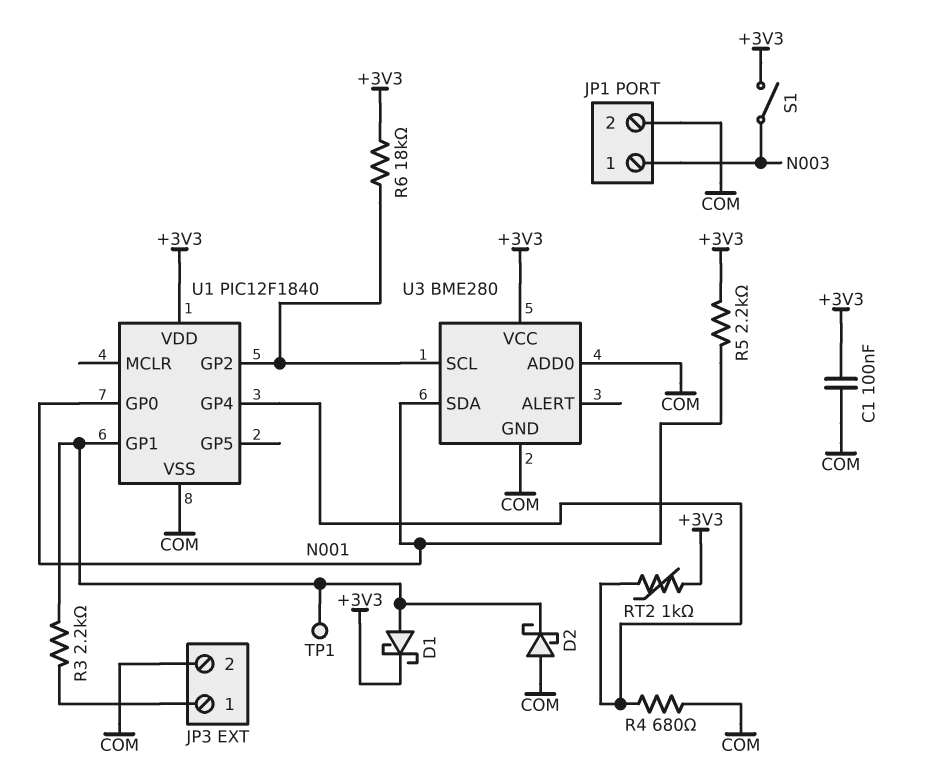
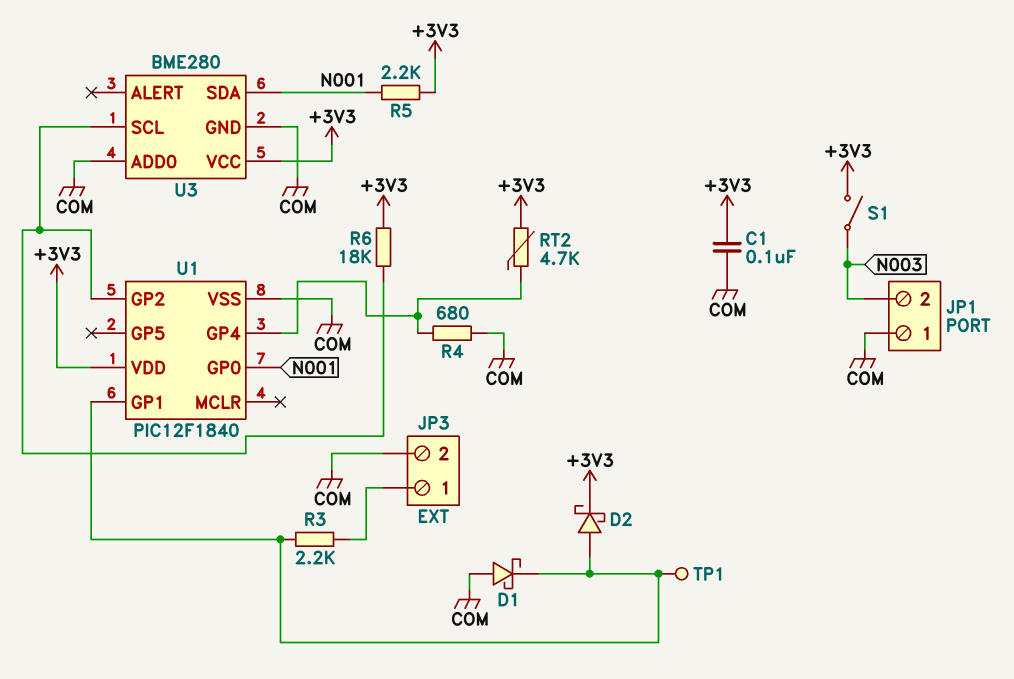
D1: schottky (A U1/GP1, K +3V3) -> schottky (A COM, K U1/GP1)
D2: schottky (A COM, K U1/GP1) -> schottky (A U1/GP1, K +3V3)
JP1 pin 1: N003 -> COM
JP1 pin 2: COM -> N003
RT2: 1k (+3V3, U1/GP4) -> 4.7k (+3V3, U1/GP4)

------------------------------------------------

After locating the line containing "JP1 pin 1: N003 -> COM", write out that line and all remaining lines of the records exactly, with nothing added.

→ **Answer to this exercise**:
JP1 pin 1: N003 -> COM
JP1 pin 2: COM -> N003
RT2: 1k (+3V3, U1/GP4) -> 4.7k (+3V3, U1/GP4)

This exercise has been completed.